◆ **WORK REQUIRED**:
From the listing below, retype exactly the line holding "blue bowling pin: 1 -> 3", the line holding "purple bottle: 3 -> 5", and the lines between them; skip everything else.

◆ **EXTRACTED ENTRIES**:
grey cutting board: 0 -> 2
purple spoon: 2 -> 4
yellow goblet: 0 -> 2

---

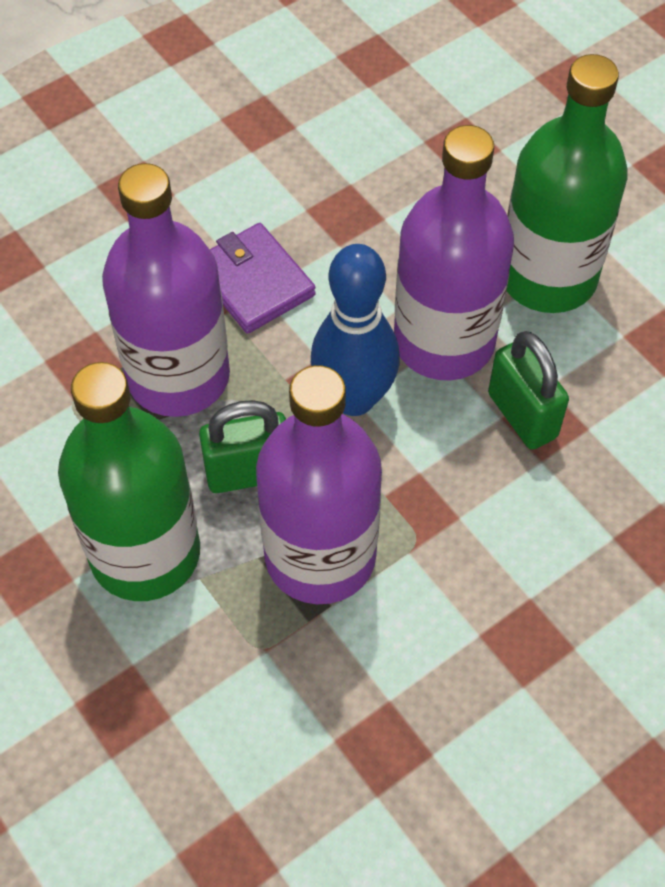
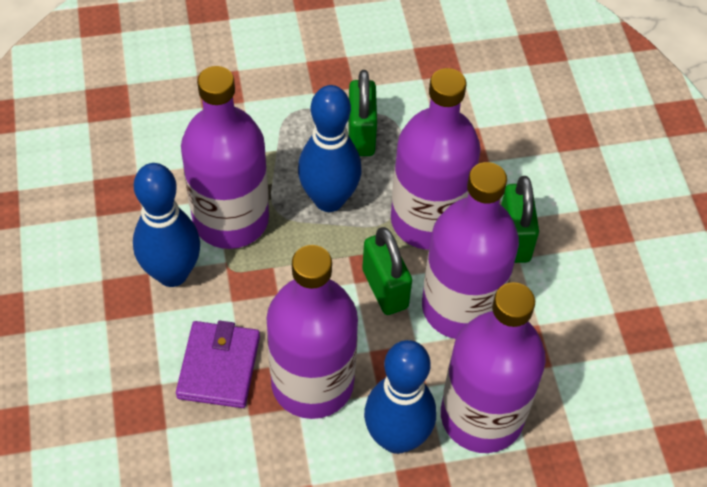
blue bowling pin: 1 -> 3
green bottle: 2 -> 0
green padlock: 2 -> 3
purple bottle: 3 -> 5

◆ **ANSWER SPACE**:
blue bowling pin: 1 -> 3
green bottle: 2 -> 0
green padlock: 2 -> 3
purple bottle: 3 -> 5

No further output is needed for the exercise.